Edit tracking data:
┌──

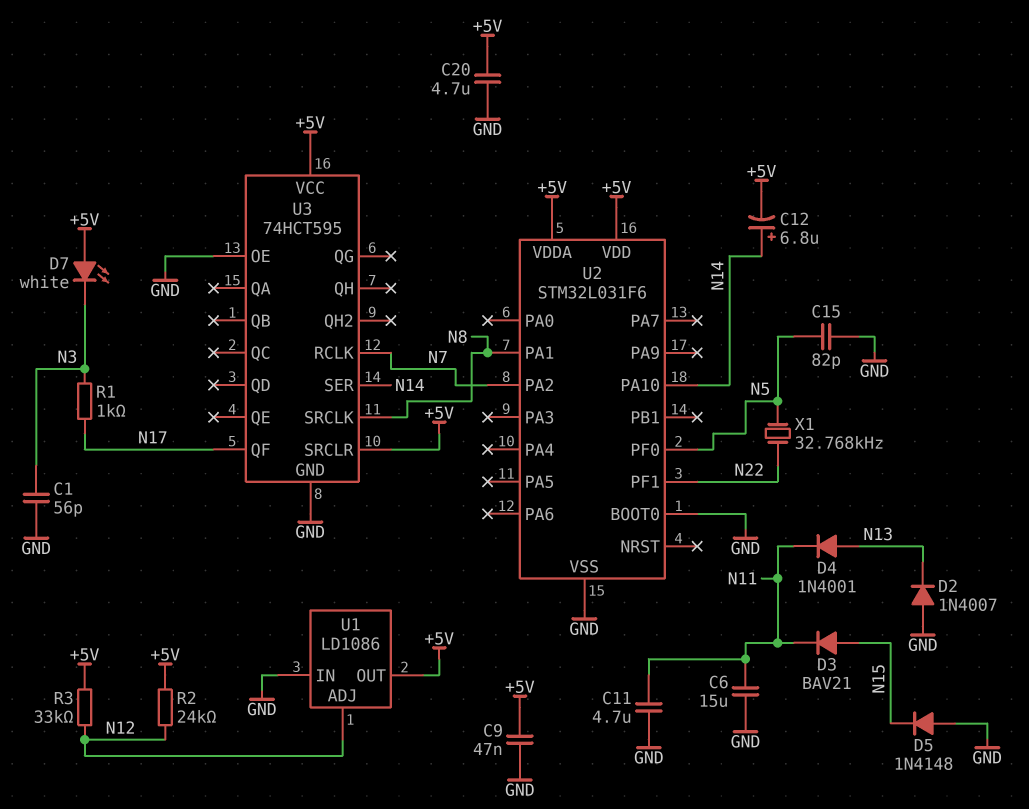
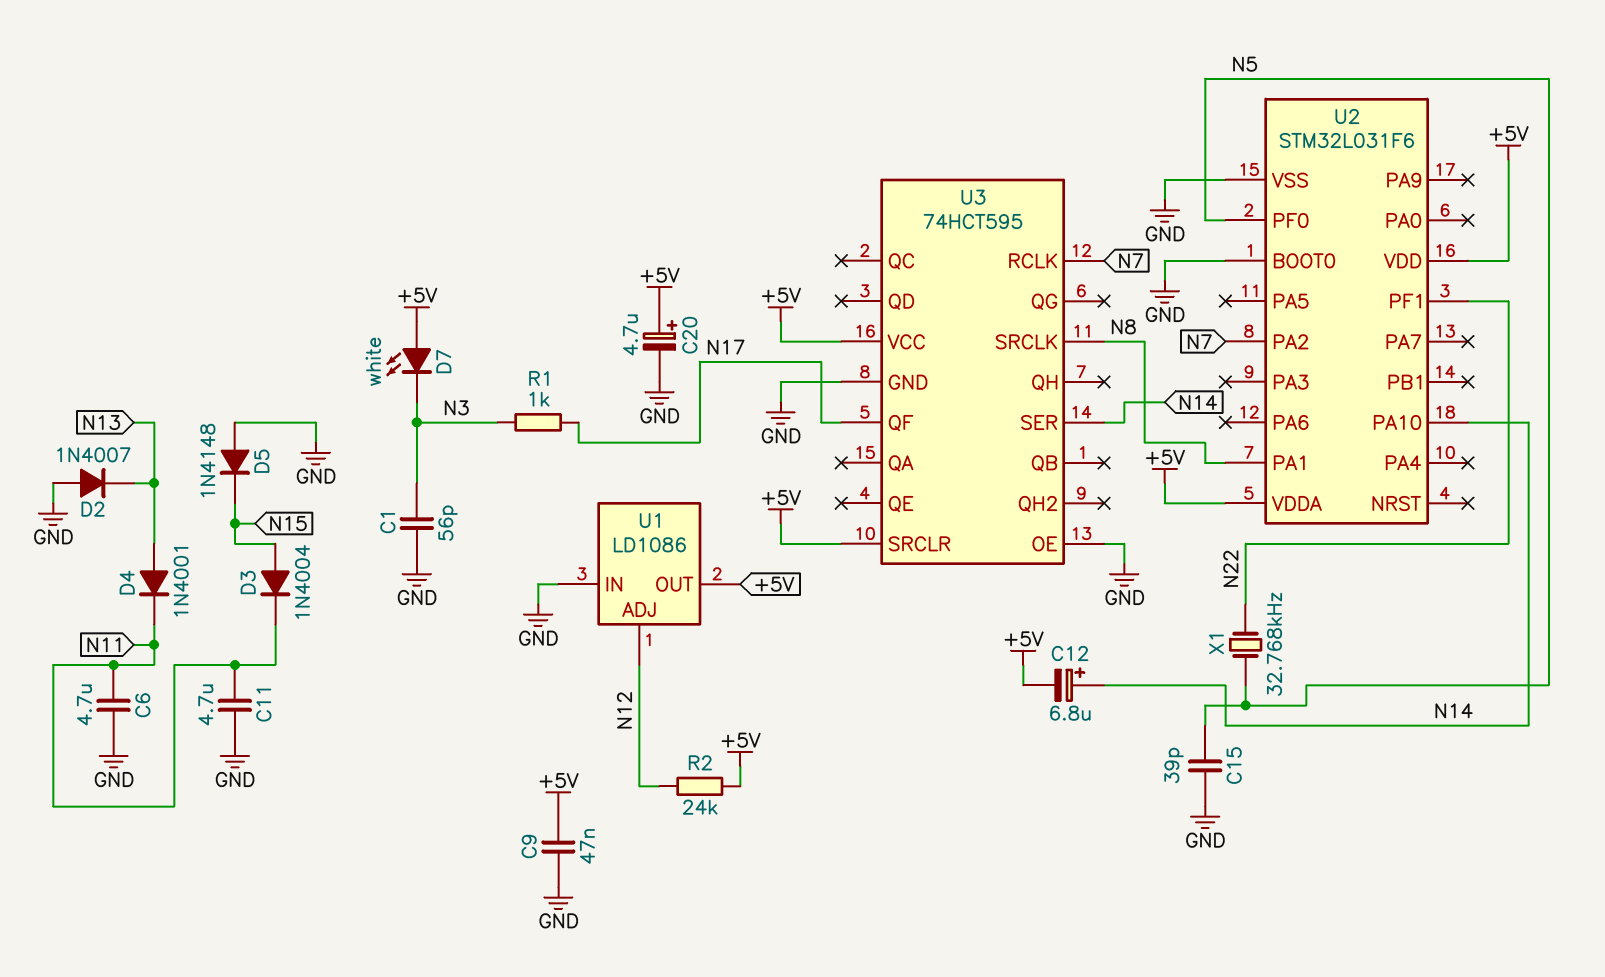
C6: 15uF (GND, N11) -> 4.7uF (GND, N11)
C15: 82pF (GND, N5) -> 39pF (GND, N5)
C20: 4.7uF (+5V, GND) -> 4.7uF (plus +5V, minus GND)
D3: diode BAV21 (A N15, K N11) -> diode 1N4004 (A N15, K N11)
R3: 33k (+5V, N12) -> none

└──

- Required action: What the records say must be written out exactly, with none of their pictures.

- Result of this exercise:
C6: 15uF (GND, N11) -> 4.7uF (GND, N11)
C15: 82pF (GND, N5) -> 39pF (GND, N5)
C20: 4.7uF (+5V, GND) -> 4.7uF (plus +5V, minus GND)
D3: diode BAV21 (A N15, K N11) -> diode 1N4004 (A N15, K N11)
R3: 33k (+5V, N12) -> none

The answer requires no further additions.